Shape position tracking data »
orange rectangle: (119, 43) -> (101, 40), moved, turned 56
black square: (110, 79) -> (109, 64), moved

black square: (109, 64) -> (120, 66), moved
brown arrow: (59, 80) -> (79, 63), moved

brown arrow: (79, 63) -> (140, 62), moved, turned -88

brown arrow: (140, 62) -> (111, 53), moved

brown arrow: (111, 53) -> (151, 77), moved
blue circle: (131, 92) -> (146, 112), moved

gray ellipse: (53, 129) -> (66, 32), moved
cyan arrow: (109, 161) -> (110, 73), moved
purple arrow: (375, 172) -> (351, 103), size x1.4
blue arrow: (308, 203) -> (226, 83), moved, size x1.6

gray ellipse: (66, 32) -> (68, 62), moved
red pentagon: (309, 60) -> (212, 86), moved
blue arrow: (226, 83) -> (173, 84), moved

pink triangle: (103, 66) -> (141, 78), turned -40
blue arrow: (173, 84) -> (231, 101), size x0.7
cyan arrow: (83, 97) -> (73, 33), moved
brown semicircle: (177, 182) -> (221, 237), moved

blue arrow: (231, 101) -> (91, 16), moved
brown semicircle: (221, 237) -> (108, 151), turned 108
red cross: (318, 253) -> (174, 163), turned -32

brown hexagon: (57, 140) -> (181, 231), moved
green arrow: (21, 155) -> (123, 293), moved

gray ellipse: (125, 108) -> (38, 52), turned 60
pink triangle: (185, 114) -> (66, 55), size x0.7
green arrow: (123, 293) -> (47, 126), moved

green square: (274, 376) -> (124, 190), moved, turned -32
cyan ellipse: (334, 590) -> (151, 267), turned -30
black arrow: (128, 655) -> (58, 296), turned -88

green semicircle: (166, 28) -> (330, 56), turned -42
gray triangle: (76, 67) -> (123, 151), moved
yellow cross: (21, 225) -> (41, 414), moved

INSTRUCTIONS FOR THE TASK » When you find a line in the records that contains the word "brown", copy it.

EXERCISE SOLUTION »
brown arrow: (59, 80) -> (79, 63), moved
brown arrow: (79, 63) -> (140, 62), moved, turned -88
brown arrow: (140, 62) -> (111, 53), moved
brown arrow: (111, 53) -> (151, 77), moved
brown semicircle: (177, 182) -> (221, 237), moved
brown semicircle: (221, 237) -> (108, 151), turned 108
brown hexagon: (57, 140) -> (181, 231), moved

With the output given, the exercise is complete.